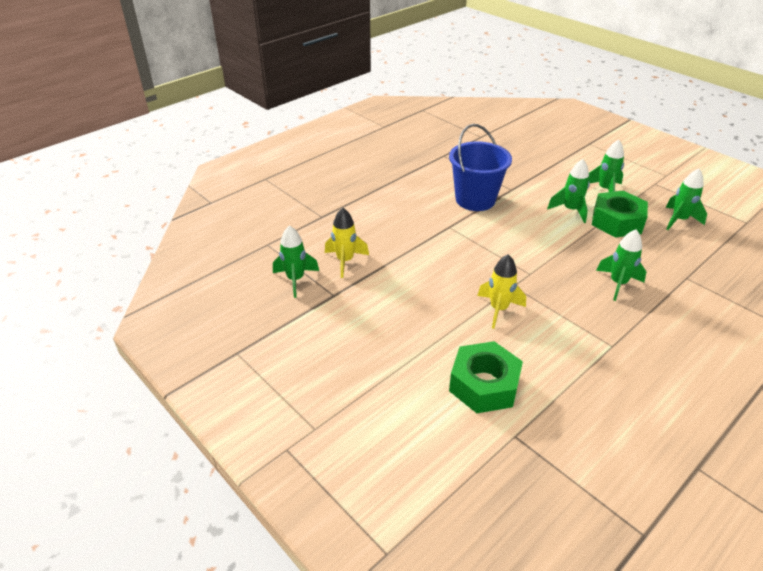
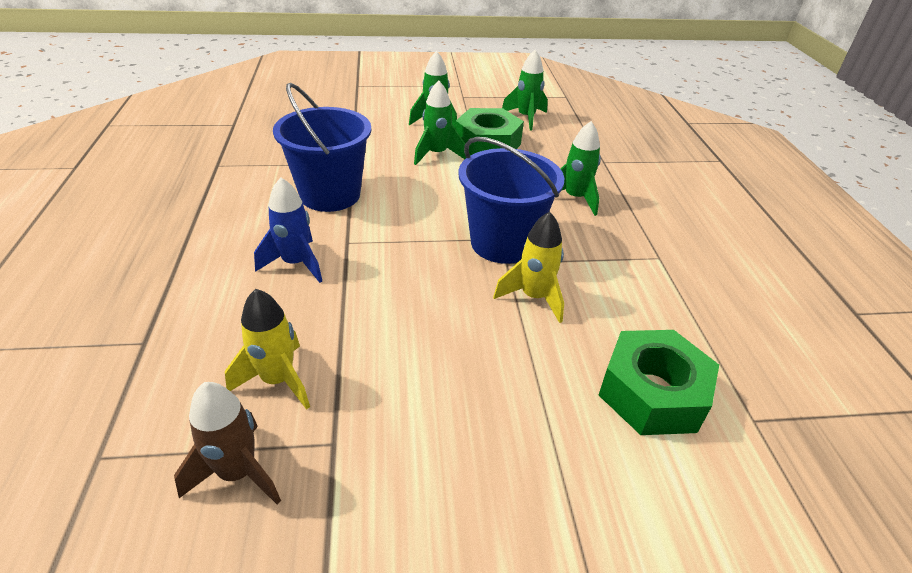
camera: 55 degrees left, 0 degrees up
(295, 279) = (238, 473): green rocket -> brown rocket
(413, 222) = (296, 264): none -> blue rocket
(527, 276) = (502, 243): none -> blue bucket

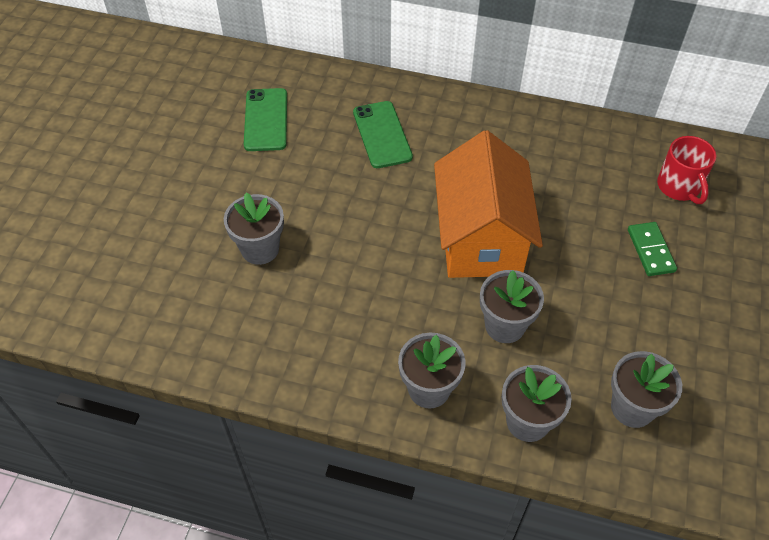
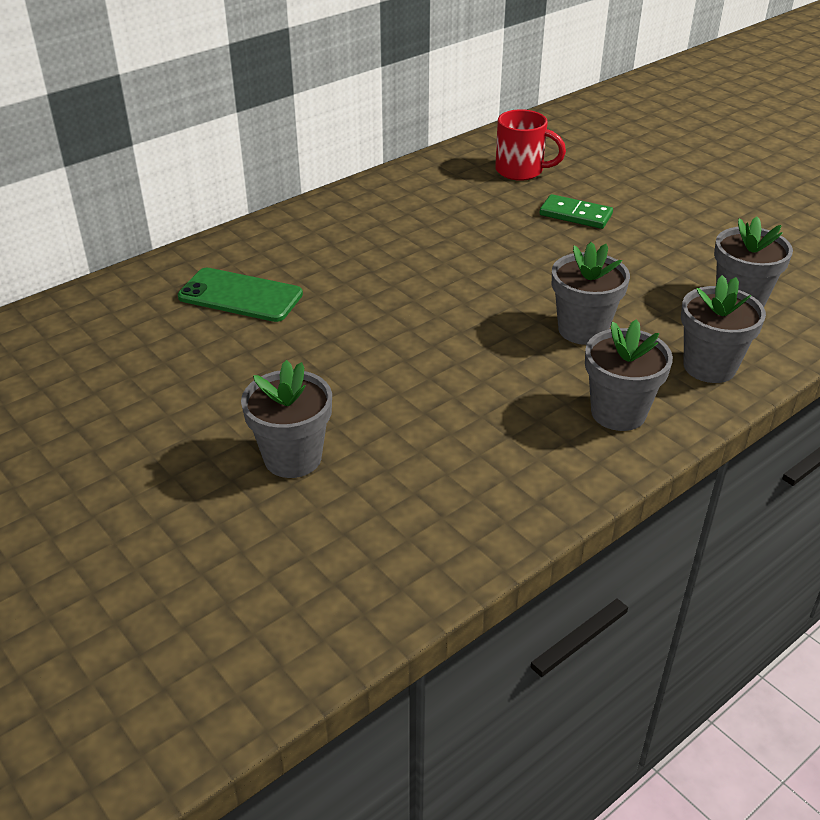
camera: 55 degrees left, 15 degrees down
(266, 120) = (96, 368): green phone -> none
(480, 238) = (459, 296): orange house -> none

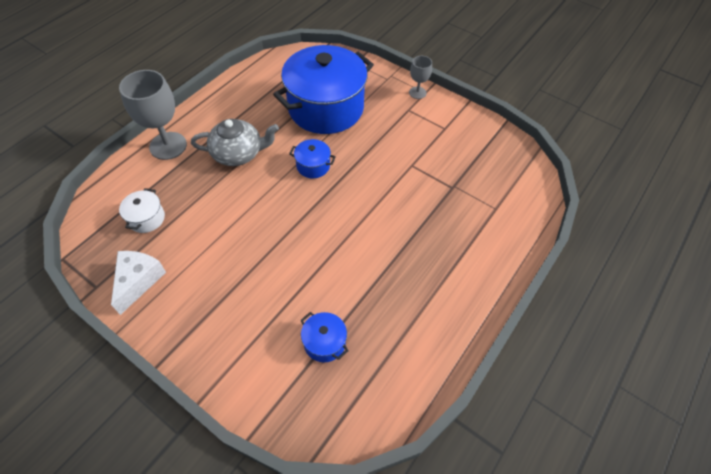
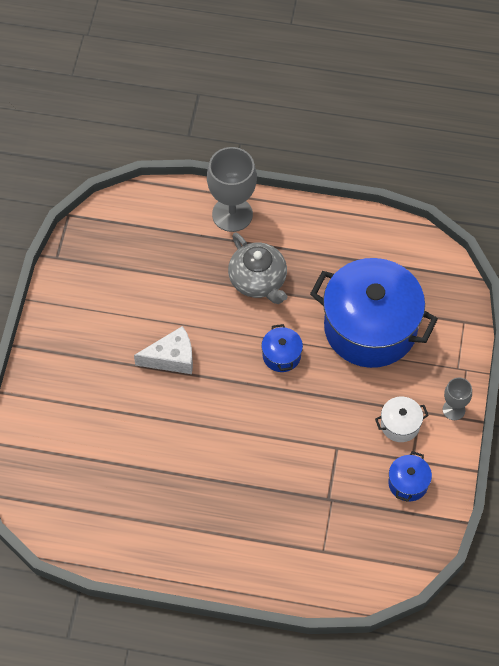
camera: 65 degrees right, 5 degrees up
(138, 281) = (78, 285): white cheese -> white cheese (171, 358)
(146, 218) = (141, 250): white pot -> white pot (400, 425)
(324, 342) = (94, 459): blue pot -> blue pot (408, 483)

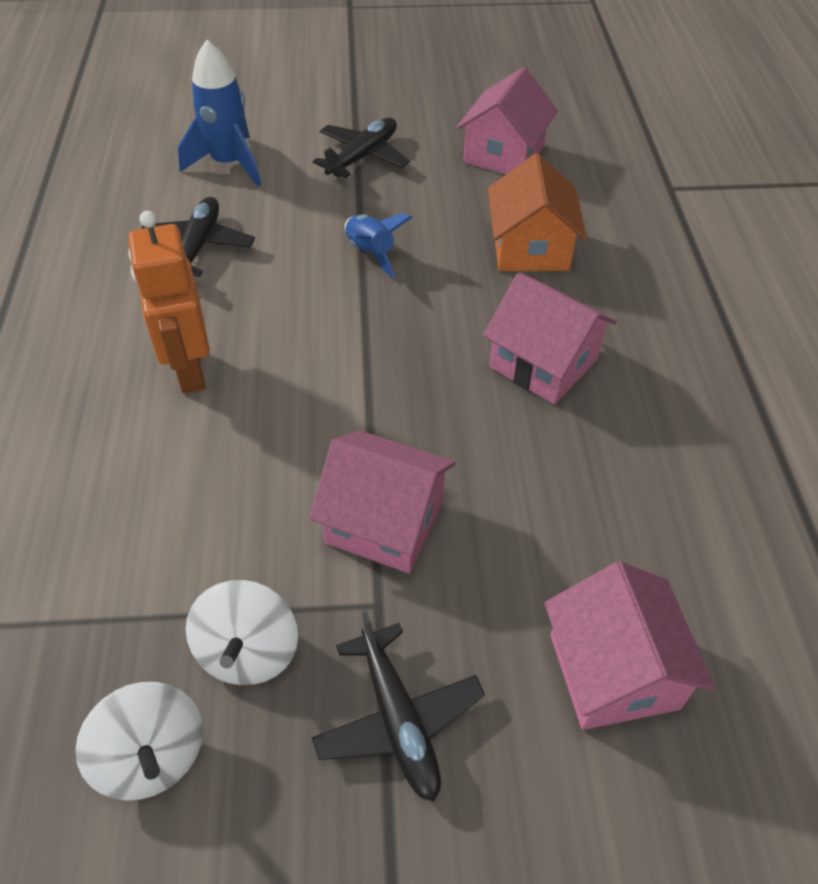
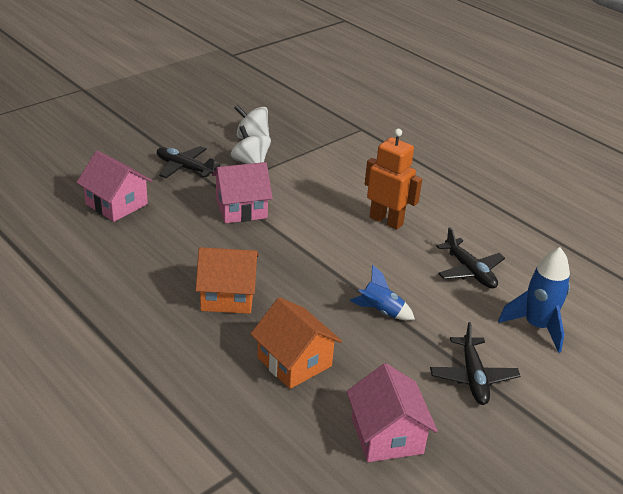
camera: 140 degrees right, 15 degrees down
(543, 363) = (228, 296): pink house -> orange house

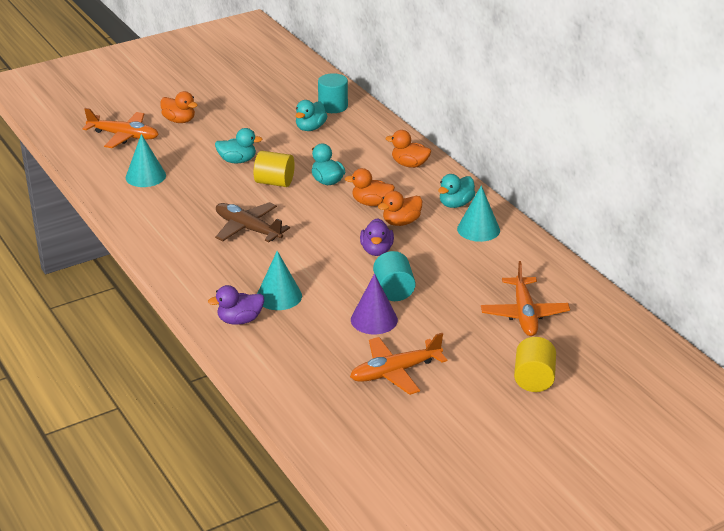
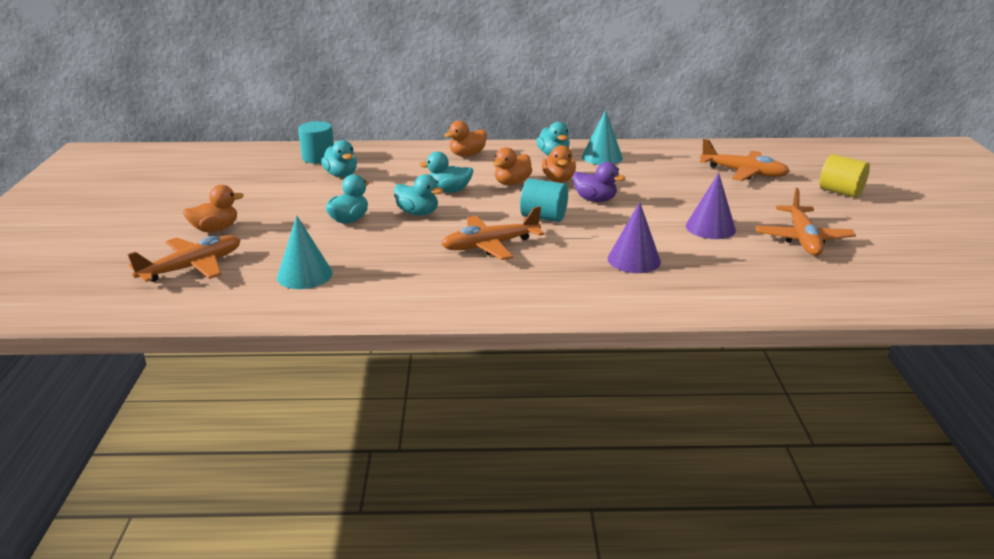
camera: 60 degrees left, 5 degrees down
(240, 320) = (663, 290): purple duck -> none
(248, 229) = (490, 245): brown plane -> orange plane
(274, 182) = (418, 213): yellow cylinder -> turquoise duck
(279, 296) = (634, 260): turquoise cone -> purple cone
(393, 290) = (668, 209): turquoise cylinder -> turquoise cylinder (543, 217)

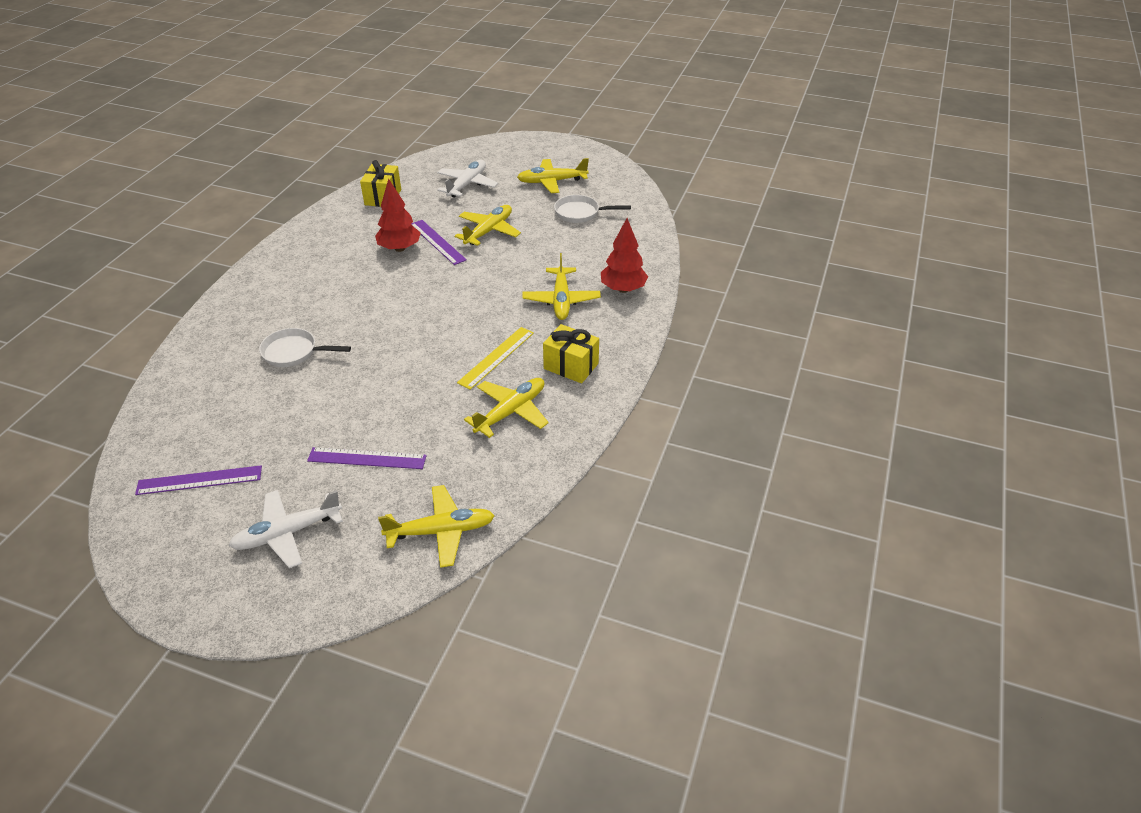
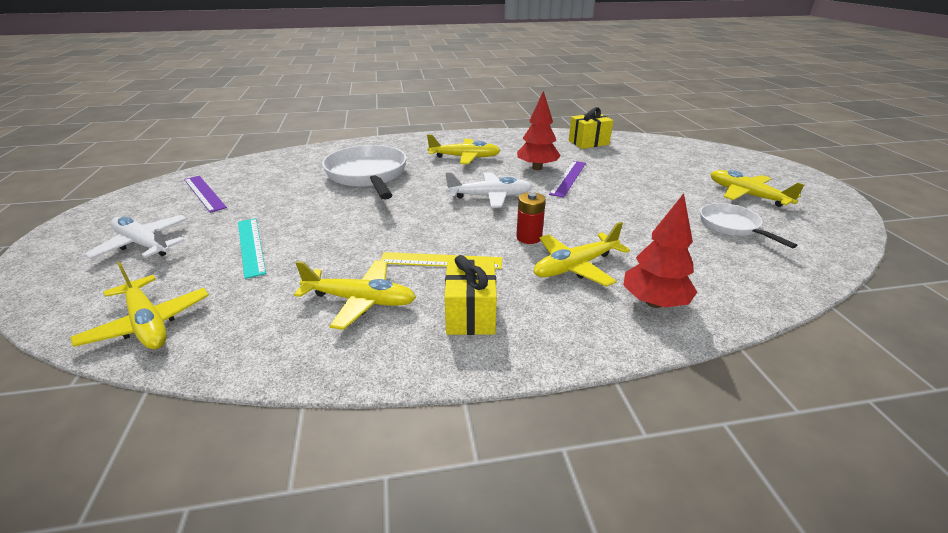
camera: 60 degrees right, 10 degrees down
(294, 352) = (368, 175): white pan -> white pan, size x1.77
(367, 458) = (250, 246): purple ruler -> turquoise ruler
(467, 184) = (663, 163): white plane -> white plane (490, 196)
(489, 231) = (619, 193): yellow plane -> yellow plane (465, 157)
(506, 303) = (529, 237): none -> red battery

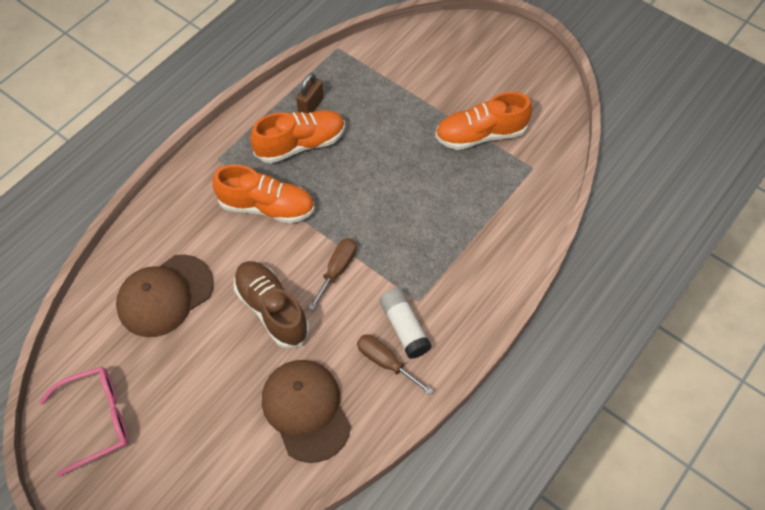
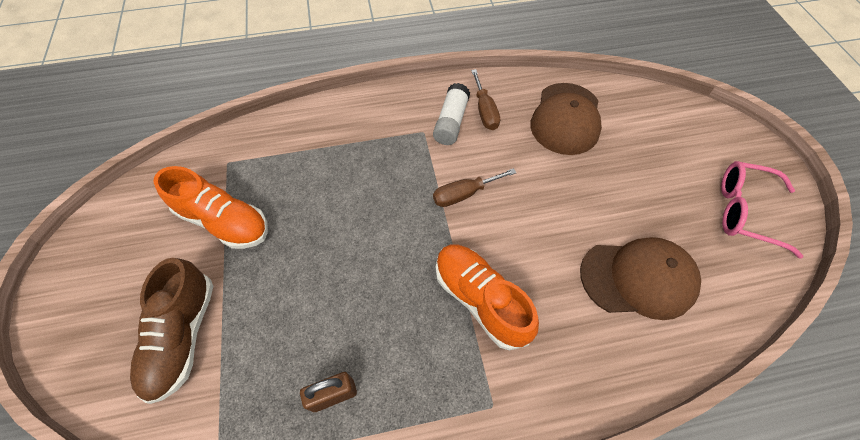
camera: 140 degrees left, 0 degrees up
(272, 310) = (544, 200): brown shoe -> brown shoe (183, 336)
(300, 144) = (389, 349): orange shoe -> none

....

What you will do >>
Repeat the entries above exactly and skip the images.

Answer >>
camera: 55 degrees left, 0 degrees up
(295, 279) = (238, 473): green rocket -> brown rocket
(413, 222) = (296, 264): none -> blue rocket
(527, 276) = (502, 243): none -> blue bucket

camera: 55 degrees left, 15 degrees down
(266, 120) = (96, 368): green phone -> none
(480, 238) = (459, 296): orange house -> none

camera: 65 degrees right, 5 degrees up
(138, 281) = (78, 285): white cheese -> white cheese (171, 358)
(146, 218) = (141, 250): white pot -> white pot (400, 425)
(324, 342) = (94, 459): blue pot -> blue pot (408, 483)

camera: 140 degrees right, 15 degrees down
(543, 363) = (228, 296): pink house -> orange house

camera: 60 degrees left, 5 degrees down
(240, 320) = (663, 290): purple duck -> none
(248, 229) = (490, 245): brown plane -> orange plane
(274, 182) = (418, 213): yellow cylinder -> turquoise duck
(279, 296) = (634, 260): turquoise cone -> purple cone
(393, 290) = (668, 209): turquoise cylinder -> turquoise cylinder (543, 217)

camera: 60 degrees right, 10 degrees down
(294, 352) = (368, 175): white pan -> white pan, size x1.77
(367, 458) = (250, 246): purple ruler -> turquoise ruler
(467, 184) = (663, 163): white plane -> white plane (490, 196)
(489, 231) = (619, 193): yellow plane -> yellow plane (465, 157)
(506, 303) = (529, 237): none -> red battery

camera: 140 degrees left, 0 degrees up
(272, 310) = (544, 200): brown shoe -> brown shoe (183, 336)
(300, 144) = (389, 349): orange shoe -> none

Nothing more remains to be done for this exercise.